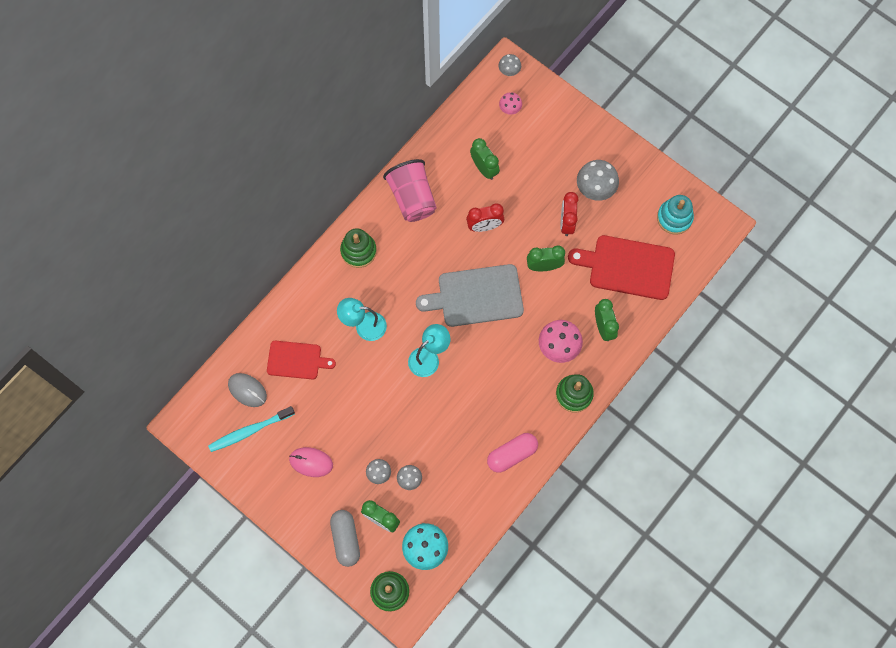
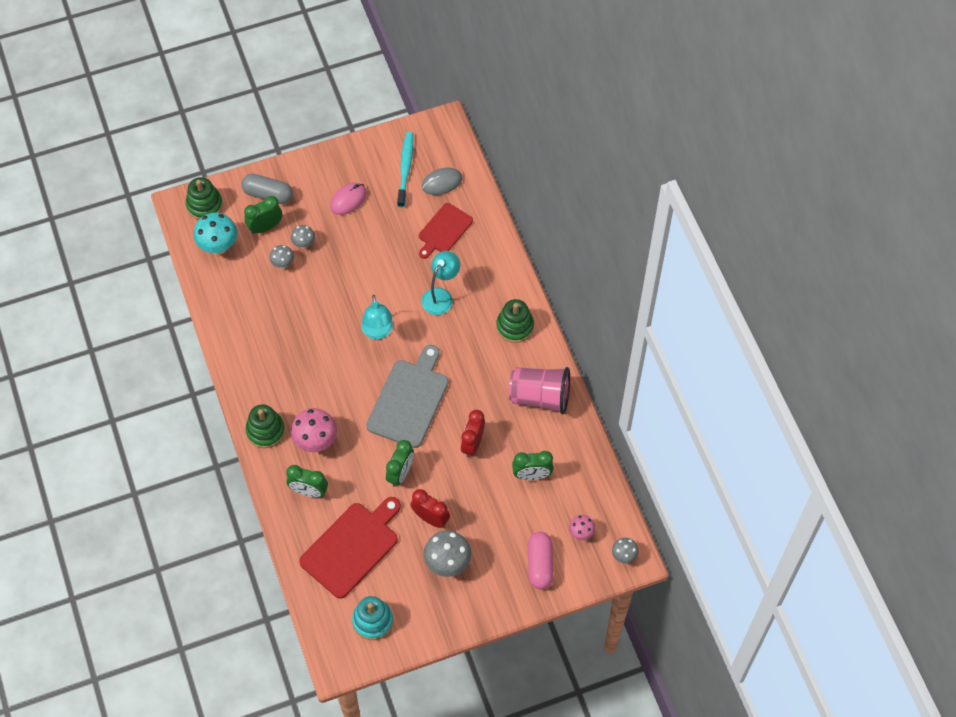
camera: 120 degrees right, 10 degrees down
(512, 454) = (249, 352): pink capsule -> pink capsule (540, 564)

^^^^^^^^^^^^^^^^

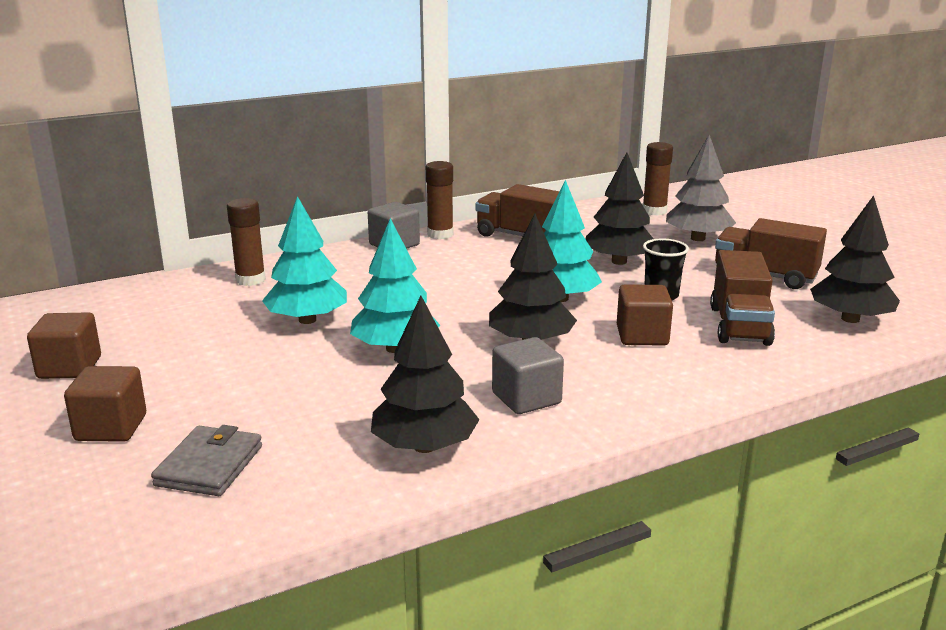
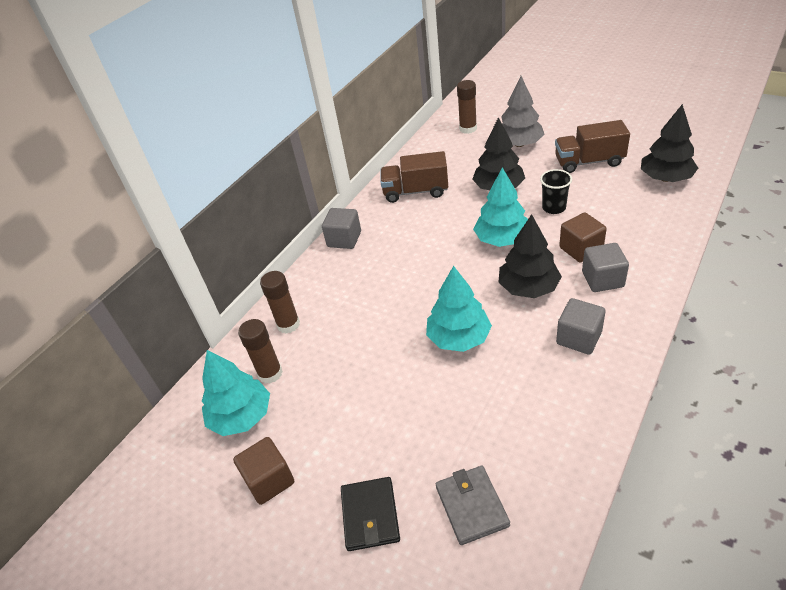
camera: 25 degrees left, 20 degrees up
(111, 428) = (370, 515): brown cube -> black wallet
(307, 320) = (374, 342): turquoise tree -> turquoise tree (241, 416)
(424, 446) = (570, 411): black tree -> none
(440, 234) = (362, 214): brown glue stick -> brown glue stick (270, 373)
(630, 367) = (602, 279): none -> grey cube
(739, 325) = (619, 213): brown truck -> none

^^^^^^^^^^^^^^^^

→ **What you will do**
Only one stretch of the entries above is wanted: the lines from the one containing "camera: 120 degrees right, 10 degrees down" through the one containing "(512, 454) = (249, 352): pink". Please reproduce it exactly.

→ **Answer area**
camera: 120 degrees right, 10 degrees down
(512, 454) = (249, 352): pink capsule -> pink capsule (540, 564)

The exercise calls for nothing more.